### Exercise details:
Would you copy all lines in the data that contain the word "pink"?

### Provided records:

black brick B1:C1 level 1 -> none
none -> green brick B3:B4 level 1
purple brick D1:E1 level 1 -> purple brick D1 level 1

* * *

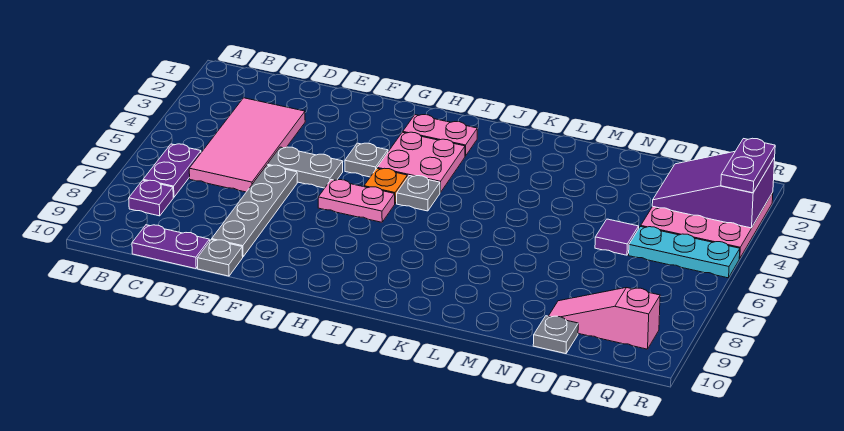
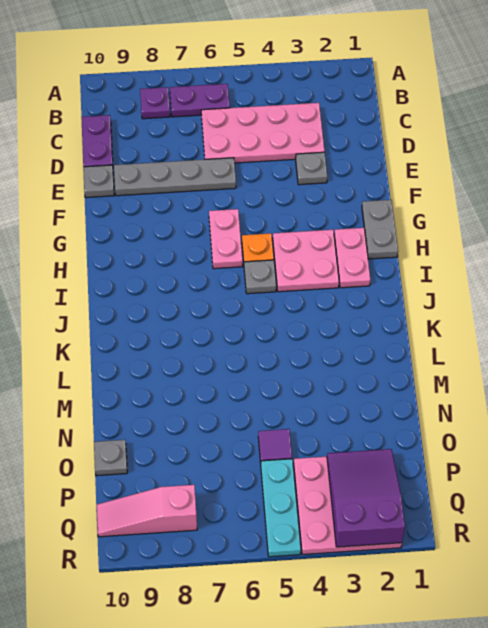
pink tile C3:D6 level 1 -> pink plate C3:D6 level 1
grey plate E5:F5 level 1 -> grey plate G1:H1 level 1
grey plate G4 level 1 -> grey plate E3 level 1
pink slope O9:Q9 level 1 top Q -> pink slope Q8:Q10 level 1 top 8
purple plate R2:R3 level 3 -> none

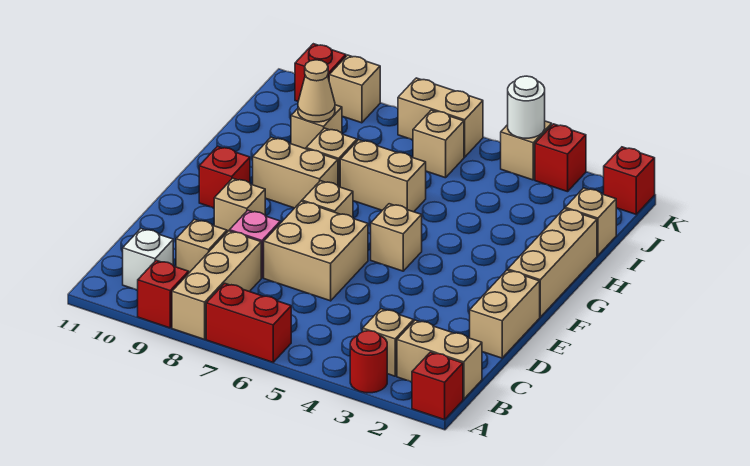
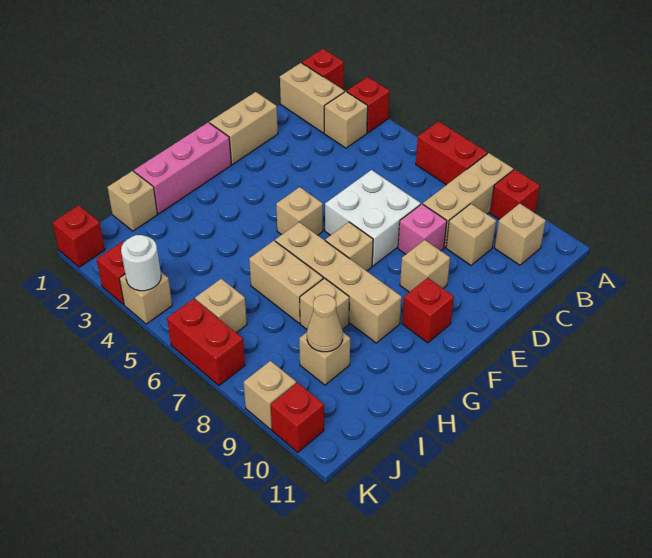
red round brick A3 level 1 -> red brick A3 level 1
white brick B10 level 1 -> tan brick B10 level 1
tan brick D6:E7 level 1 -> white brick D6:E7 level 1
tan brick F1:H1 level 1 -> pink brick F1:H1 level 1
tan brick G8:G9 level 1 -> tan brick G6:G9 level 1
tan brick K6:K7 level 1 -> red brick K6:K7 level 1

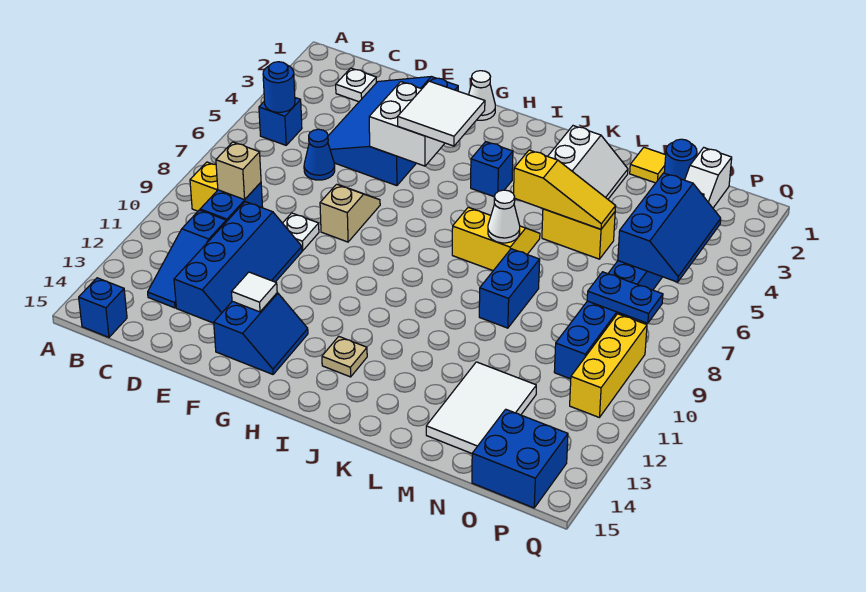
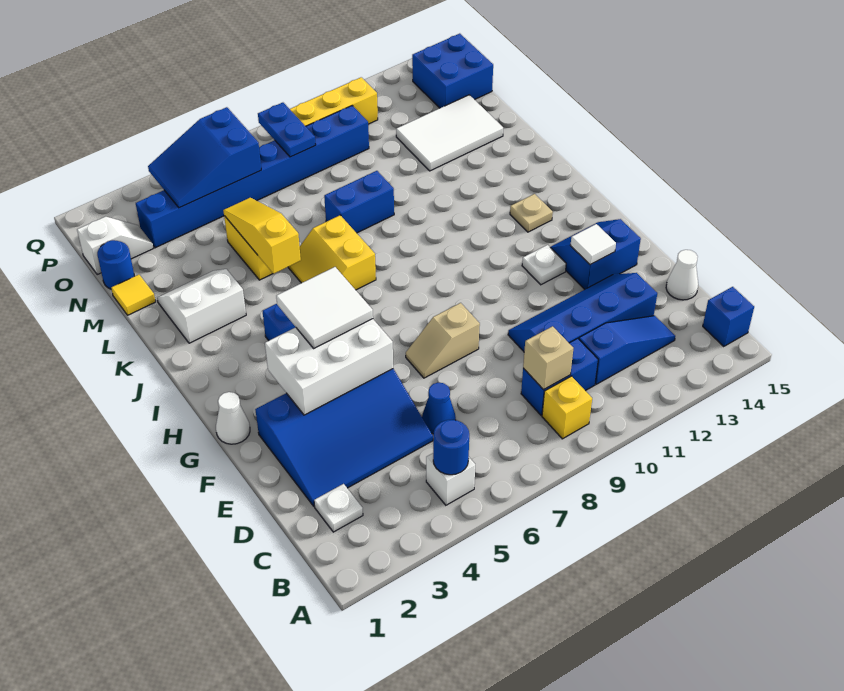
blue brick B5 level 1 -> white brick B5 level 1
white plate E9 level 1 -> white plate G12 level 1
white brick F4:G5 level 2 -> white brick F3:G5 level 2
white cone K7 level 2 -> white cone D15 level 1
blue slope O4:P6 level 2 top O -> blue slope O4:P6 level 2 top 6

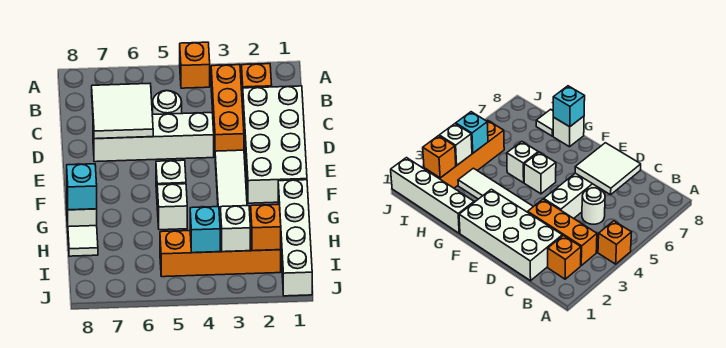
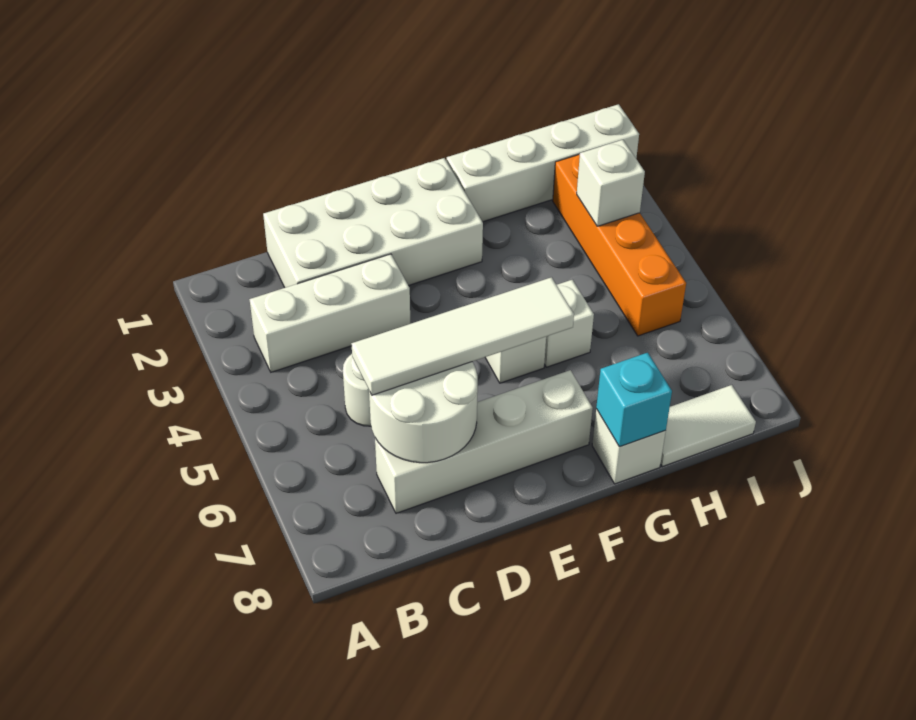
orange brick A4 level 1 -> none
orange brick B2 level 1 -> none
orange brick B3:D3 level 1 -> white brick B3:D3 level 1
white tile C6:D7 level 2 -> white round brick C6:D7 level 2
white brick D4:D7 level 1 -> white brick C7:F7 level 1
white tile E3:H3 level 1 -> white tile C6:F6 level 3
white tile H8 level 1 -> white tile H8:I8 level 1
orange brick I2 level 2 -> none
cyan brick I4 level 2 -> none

### Solution to the problem:
pink tile C3:D6 level 1 -> pink plate C3:D6 level 1
pink slope O9:Q9 level 1 top Q -> pink slope Q8:Q10 level 1 top 8
tan brick F1:H1 level 1 -> pink brick F1:H1 level 1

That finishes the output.